▶ Exercise brief
Exactly the lines from the first line of the listing through the line containing "(482, 103) = (696, 137): black" should appear in the output, unchanged.
------ Supplied records
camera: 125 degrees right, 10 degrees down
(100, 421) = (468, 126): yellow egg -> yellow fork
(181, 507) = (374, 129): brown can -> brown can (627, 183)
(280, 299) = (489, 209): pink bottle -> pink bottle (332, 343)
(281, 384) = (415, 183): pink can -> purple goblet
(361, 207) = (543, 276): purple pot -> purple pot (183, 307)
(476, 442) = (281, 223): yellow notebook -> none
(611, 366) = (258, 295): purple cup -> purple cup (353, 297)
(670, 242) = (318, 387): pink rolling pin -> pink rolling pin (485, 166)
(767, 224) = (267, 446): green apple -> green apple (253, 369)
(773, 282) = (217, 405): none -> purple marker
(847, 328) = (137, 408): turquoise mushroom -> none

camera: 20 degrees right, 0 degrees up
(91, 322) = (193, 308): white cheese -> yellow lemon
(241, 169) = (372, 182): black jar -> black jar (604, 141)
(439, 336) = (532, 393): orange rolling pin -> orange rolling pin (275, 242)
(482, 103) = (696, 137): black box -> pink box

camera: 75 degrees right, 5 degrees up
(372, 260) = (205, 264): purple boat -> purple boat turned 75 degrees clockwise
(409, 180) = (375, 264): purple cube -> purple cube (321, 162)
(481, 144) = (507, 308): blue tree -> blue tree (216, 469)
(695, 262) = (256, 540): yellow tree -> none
------------
▶ Your solution
camera: 125 degrees right, 10 degrees down
(100, 421) = (468, 126): yellow egg -> yellow fork
(181, 507) = (374, 129): brown can -> brown can (627, 183)
(280, 299) = (489, 209): pink bottle -> pink bottle (332, 343)
(281, 384) = (415, 183): pink can -> purple goblet
(361, 207) = (543, 276): purple pot -> purple pot (183, 307)
(476, 442) = (281, 223): yellow notebook -> none
(611, 366) = (258, 295): purple cup -> purple cup (353, 297)
(670, 242) = (318, 387): pink rolling pin -> pink rolling pin (485, 166)
(767, 224) = (267, 446): green apple -> green apple (253, 369)
(773, 282) = (217, 405): none -> purple marker
(847, 328) = (137, 408): turquoise mushroom -> none

camera: 20 degrees right, 0 degrees up
(91, 322) = (193, 308): white cheese -> yellow lemon
(241, 169) = (372, 182): black jar -> black jar (604, 141)
(439, 336) = (532, 393): orange rolling pin -> orange rolling pin (275, 242)
(482, 103) = (696, 137): black box -> pink box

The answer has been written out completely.